→ **Work request**
Each line from the one containing "white cube 294, 124, 34, 34" through the final line of the records is to be repeated exactly, with no additions.

START Input material

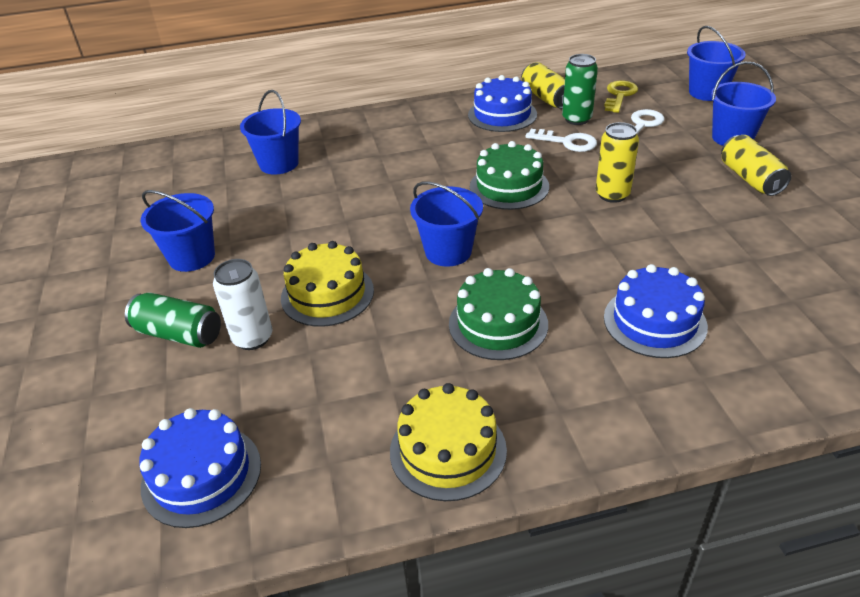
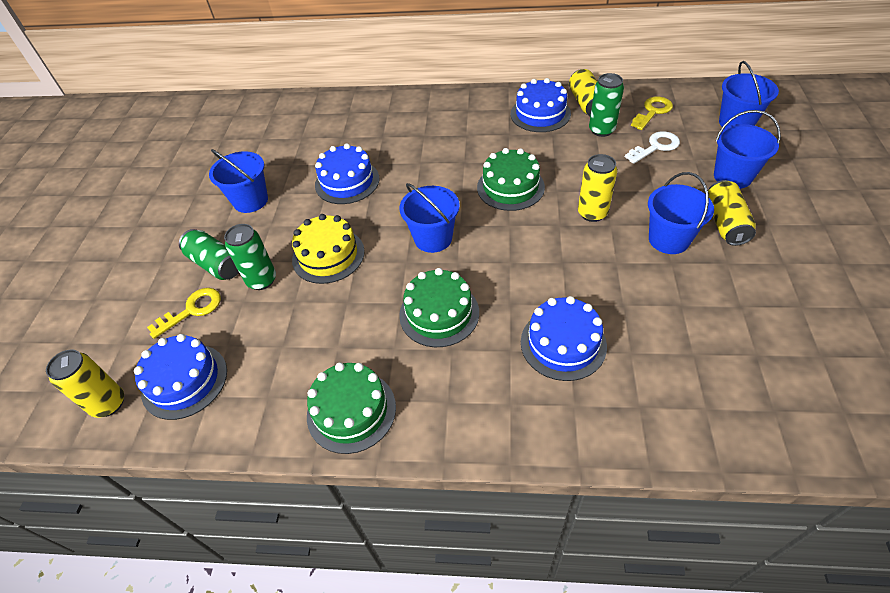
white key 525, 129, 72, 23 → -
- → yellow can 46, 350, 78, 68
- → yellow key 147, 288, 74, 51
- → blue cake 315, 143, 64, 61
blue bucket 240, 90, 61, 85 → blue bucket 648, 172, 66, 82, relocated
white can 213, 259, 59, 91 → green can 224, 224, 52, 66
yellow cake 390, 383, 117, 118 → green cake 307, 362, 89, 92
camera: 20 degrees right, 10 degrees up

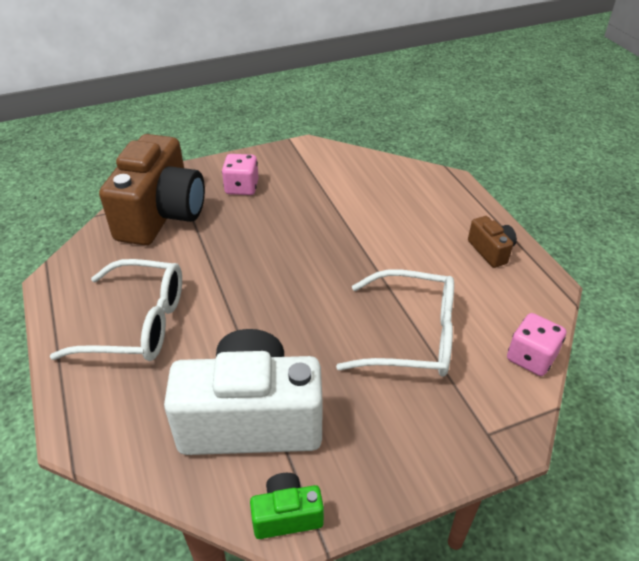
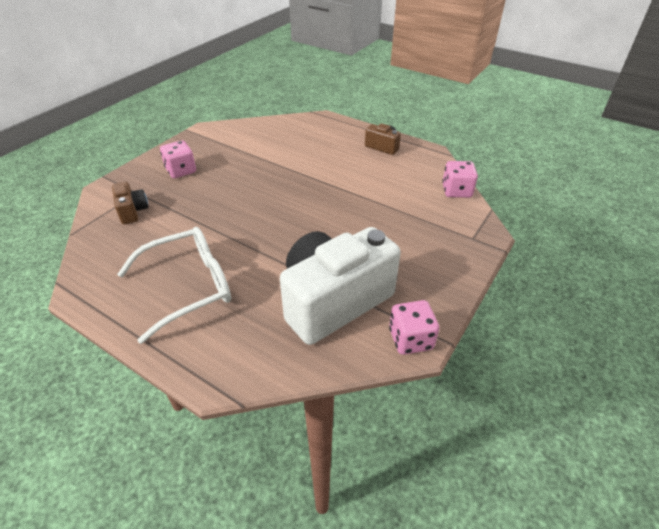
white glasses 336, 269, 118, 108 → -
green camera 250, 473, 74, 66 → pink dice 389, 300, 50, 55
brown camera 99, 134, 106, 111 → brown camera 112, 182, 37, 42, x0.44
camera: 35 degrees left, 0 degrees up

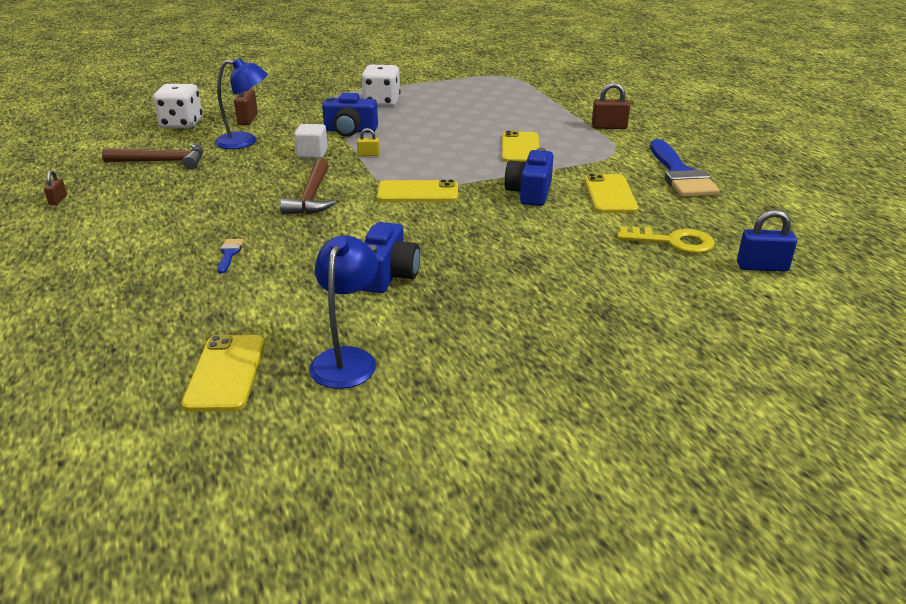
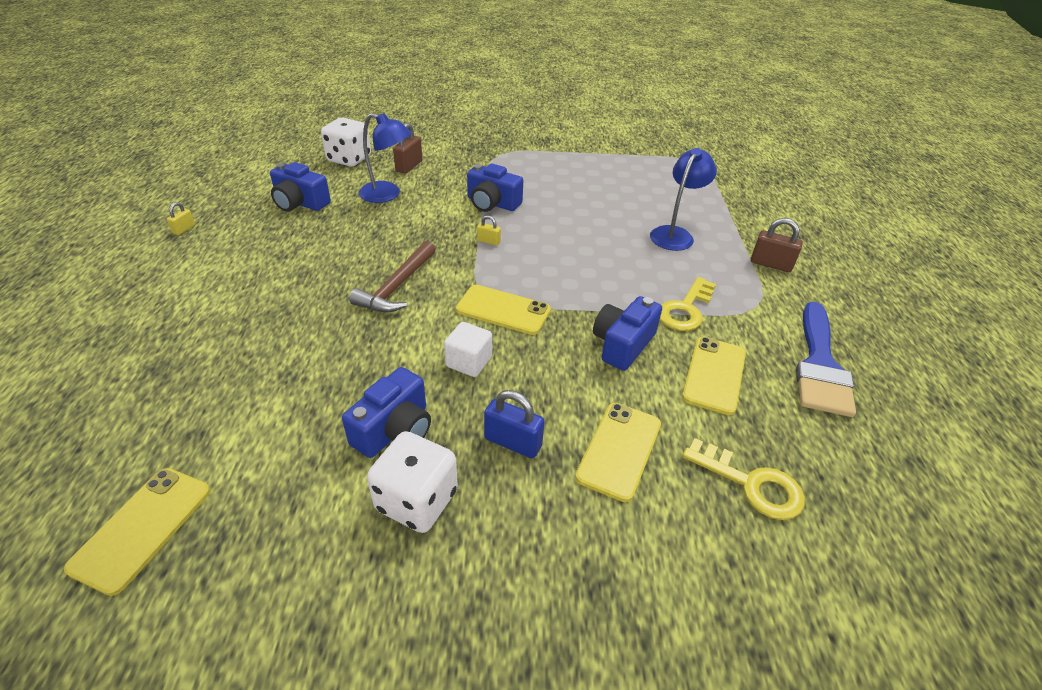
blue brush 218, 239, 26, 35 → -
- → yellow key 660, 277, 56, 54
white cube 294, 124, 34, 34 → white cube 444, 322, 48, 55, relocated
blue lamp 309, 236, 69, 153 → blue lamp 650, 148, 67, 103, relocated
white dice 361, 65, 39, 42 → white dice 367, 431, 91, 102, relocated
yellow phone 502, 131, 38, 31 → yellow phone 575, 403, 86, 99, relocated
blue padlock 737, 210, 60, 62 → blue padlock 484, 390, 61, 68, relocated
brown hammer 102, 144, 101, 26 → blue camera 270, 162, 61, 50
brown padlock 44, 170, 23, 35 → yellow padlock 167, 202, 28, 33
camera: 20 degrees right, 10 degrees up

END Input material

→ **Solution**
white cube 294, 124, 34, 34 → white cube 444, 322, 48, 55, relocated
blue lamp 309, 236, 69, 153 → blue lamp 650, 148, 67, 103, relocated
white dice 361, 65, 39, 42 → white dice 367, 431, 91, 102, relocated
yellow phone 502, 131, 38, 31 → yellow phone 575, 403, 86, 99, relocated
blue padlock 737, 210, 60, 62 → blue padlock 484, 390, 61, 68, relocated
brown hammer 102, 144, 101, 26 → blue camera 270, 162, 61, 50
brown padlock 44, 170, 23, 35 → yellow padlock 167, 202, 28, 33
camera: 20 degrees right, 10 degrees up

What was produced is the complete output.